*Source data*:
..............................

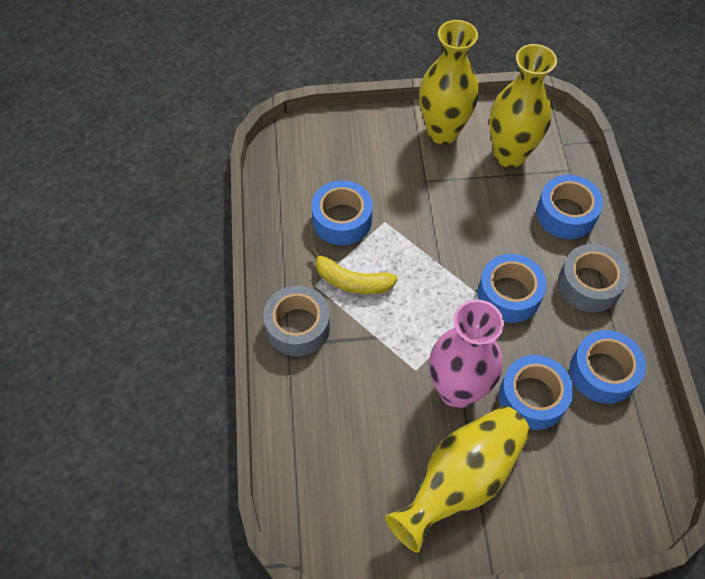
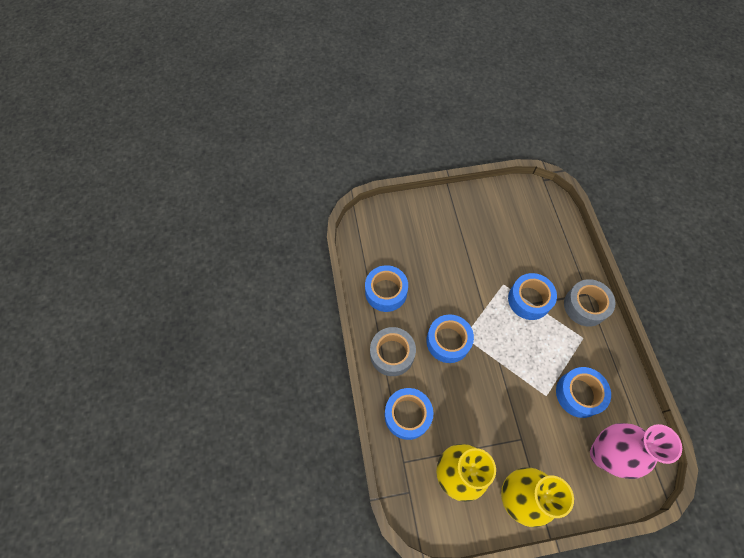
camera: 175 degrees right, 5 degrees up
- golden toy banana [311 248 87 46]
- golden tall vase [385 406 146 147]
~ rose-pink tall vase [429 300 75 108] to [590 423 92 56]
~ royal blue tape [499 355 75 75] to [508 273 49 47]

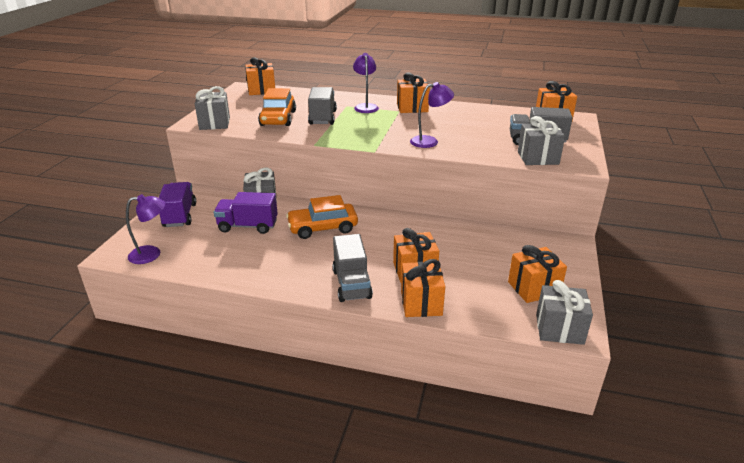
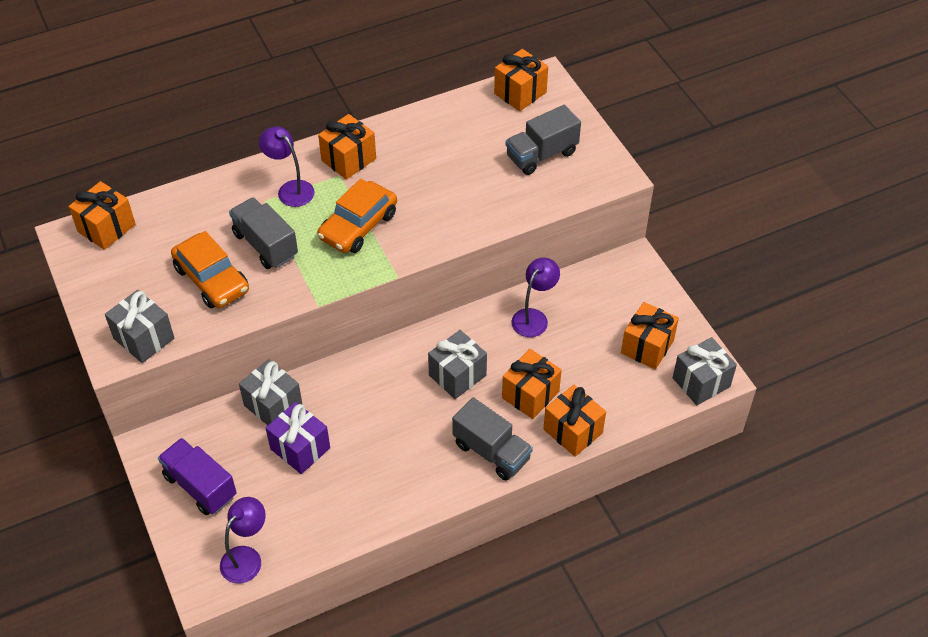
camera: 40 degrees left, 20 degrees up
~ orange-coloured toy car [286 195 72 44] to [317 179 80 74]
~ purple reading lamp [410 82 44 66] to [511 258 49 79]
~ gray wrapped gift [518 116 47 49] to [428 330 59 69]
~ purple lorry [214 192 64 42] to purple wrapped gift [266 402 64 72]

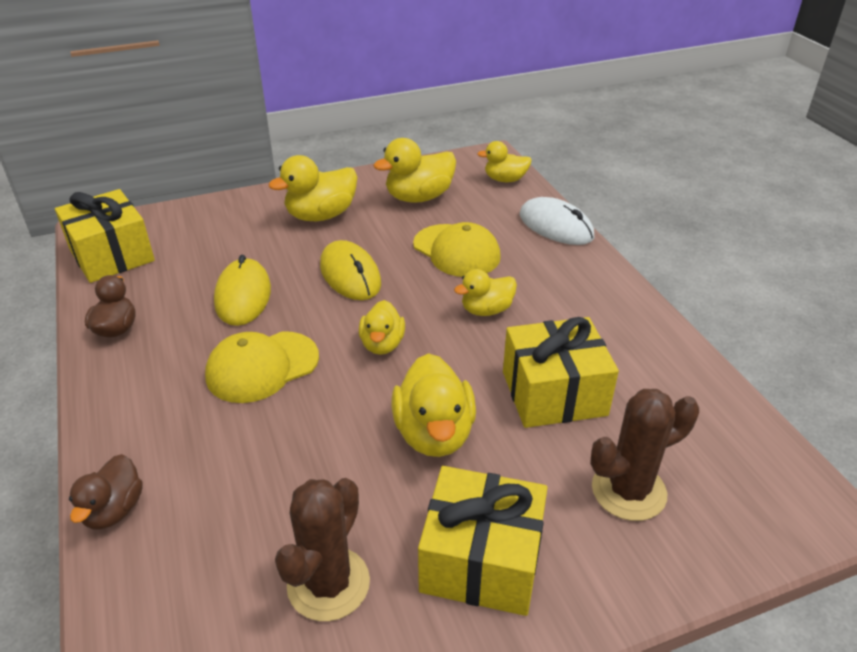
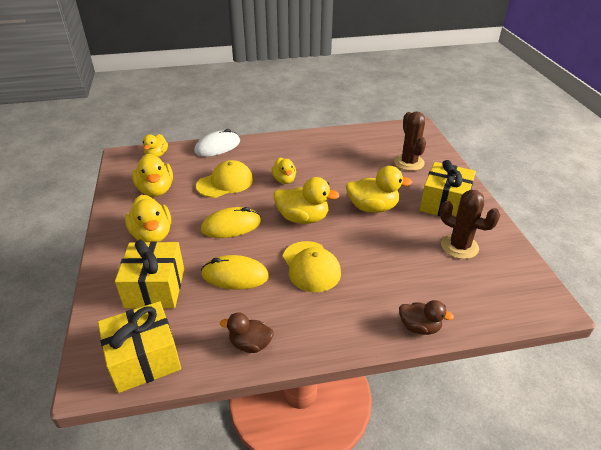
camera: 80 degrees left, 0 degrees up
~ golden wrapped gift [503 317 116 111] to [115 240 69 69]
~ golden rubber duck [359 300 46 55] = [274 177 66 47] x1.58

..............................

*Work required*:
Please copy each line of the material that contains the word "degrees".

*Written answer*:
camera: 175 degrees right, 5 degrees up
camera: 40 degrees left, 20 degrees up
camera: 80 degrees left, 0 degrees up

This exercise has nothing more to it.